Work task: The copy you print must match the listing exactly, with its pictures removed.

Collected data:
----------------

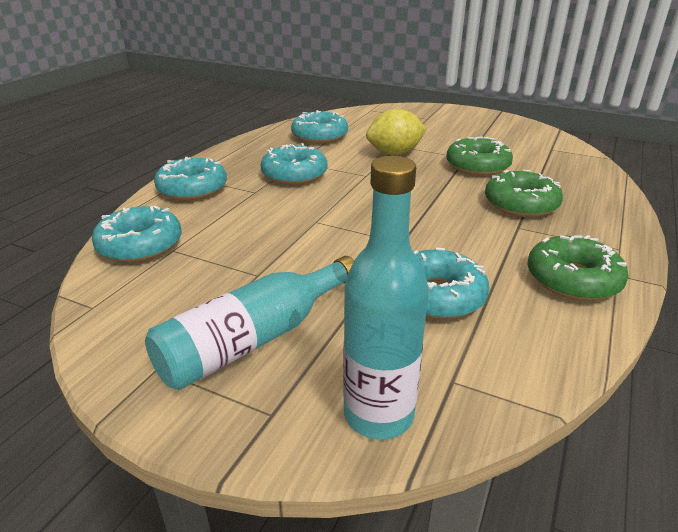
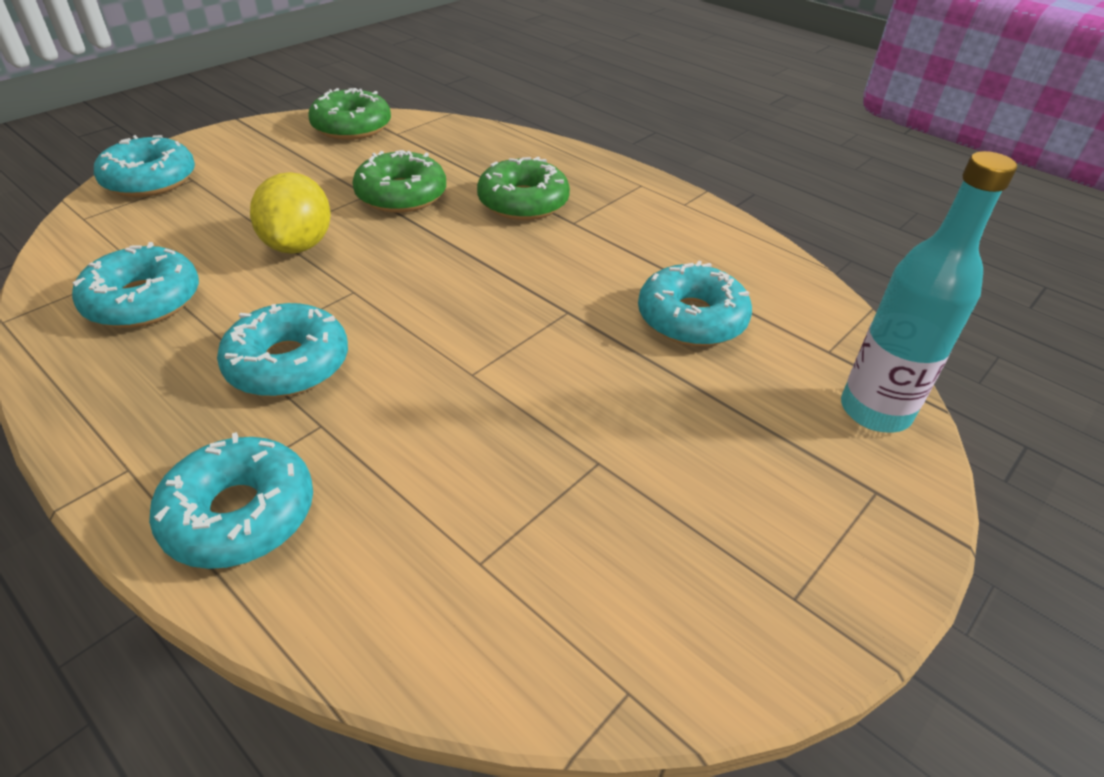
camera: 75 degrees left, 10 degrees up
(140, 245) = (439, 614): turquoise donut -> turquoise donut (150, 180)
(255, 339) = (747, 486): turquoise bottle -> none
(572, 279) = (686, 229): green donut -> green donut (352, 127)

----------------

Reply to the exercise:
camera: 75 degrees left, 10 degrees up
(140, 245) = (439, 614): turquoise donut -> turquoise donut (150, 180)
(255, 339) = (747, 486): turquoise bottle -> none
(572, 279) = (686, 229): green donut -> green donut (352, 127)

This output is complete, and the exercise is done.